··· Given data ···

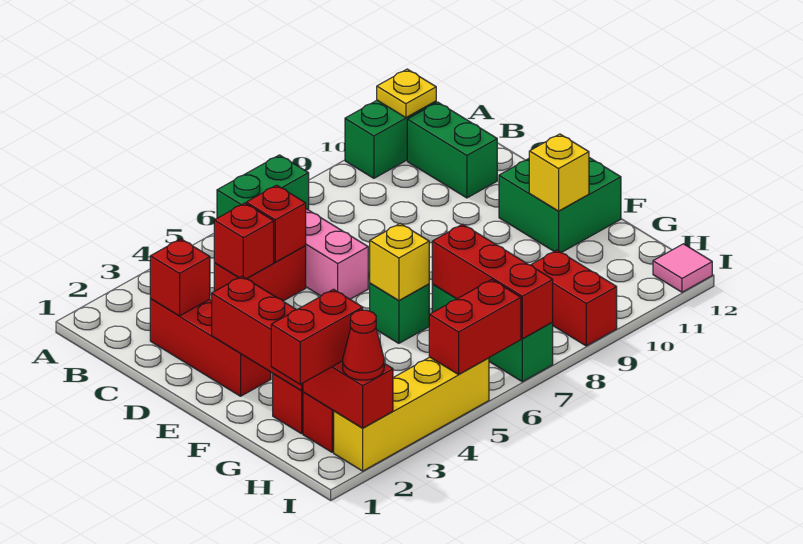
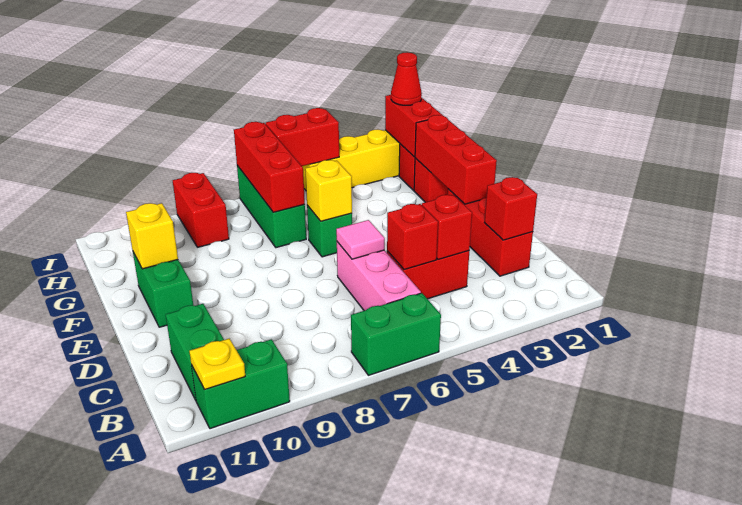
green brick E11:F12 level 1 -> green brick E11:F11 level 1
red brick H1:H2 level 3 -> none
pink tile I12 level 1 -> pink tile D6 level 2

···

◆ Task brief:
The entire listing above, minus its pictures, should be copied out exactly.

◆ Output of the exercise:
green brick E11:F12 level 1 -> green brick E11:F11 level 1
red brick H1:H2 level 3 -> none
pink tile I12 level 1 -> pink tile D6 level 2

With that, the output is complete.